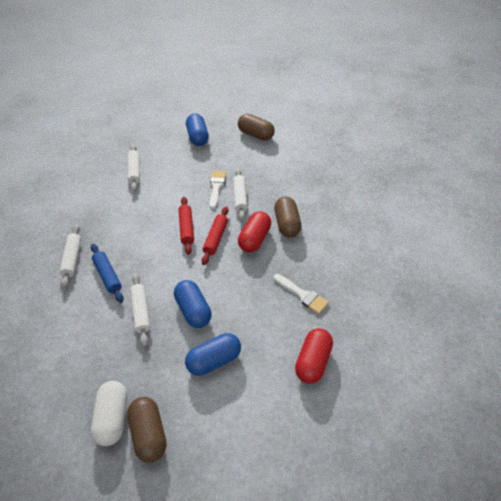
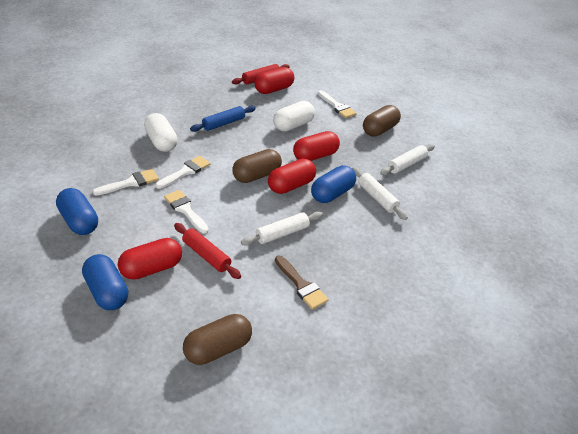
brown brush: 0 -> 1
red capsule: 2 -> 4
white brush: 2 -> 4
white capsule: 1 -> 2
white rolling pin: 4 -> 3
...
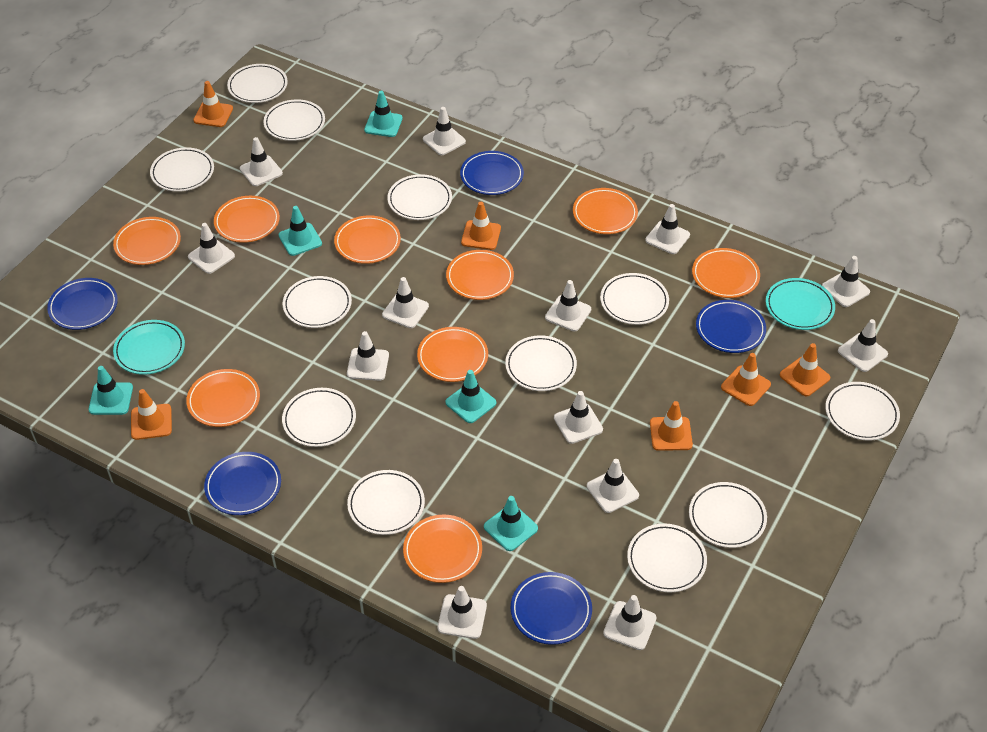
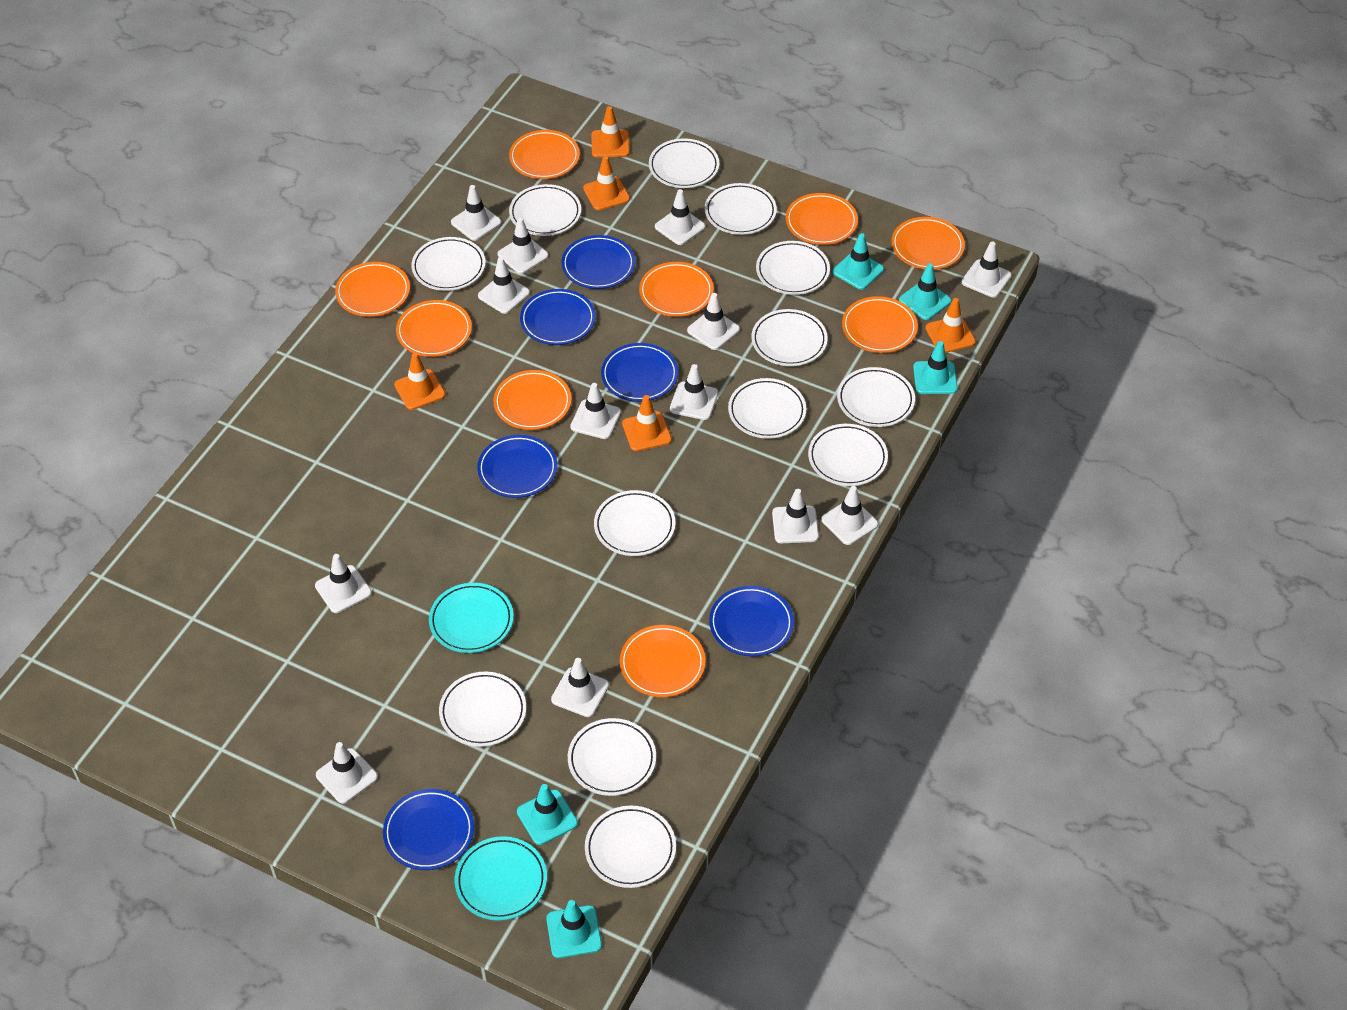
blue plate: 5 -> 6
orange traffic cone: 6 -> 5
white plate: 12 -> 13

Exercise
Copy exactly the stretch of data above from the line with "red capsule: 2 -> 4" through the line with "white rolling pin: 4 -> 3", and omit all other lines.

Answer for this exercise
red capsule: 2 -> 4
white brush: 2 -> 4
white capsule: 1 -> 2
white rolling pin: 4 -> 3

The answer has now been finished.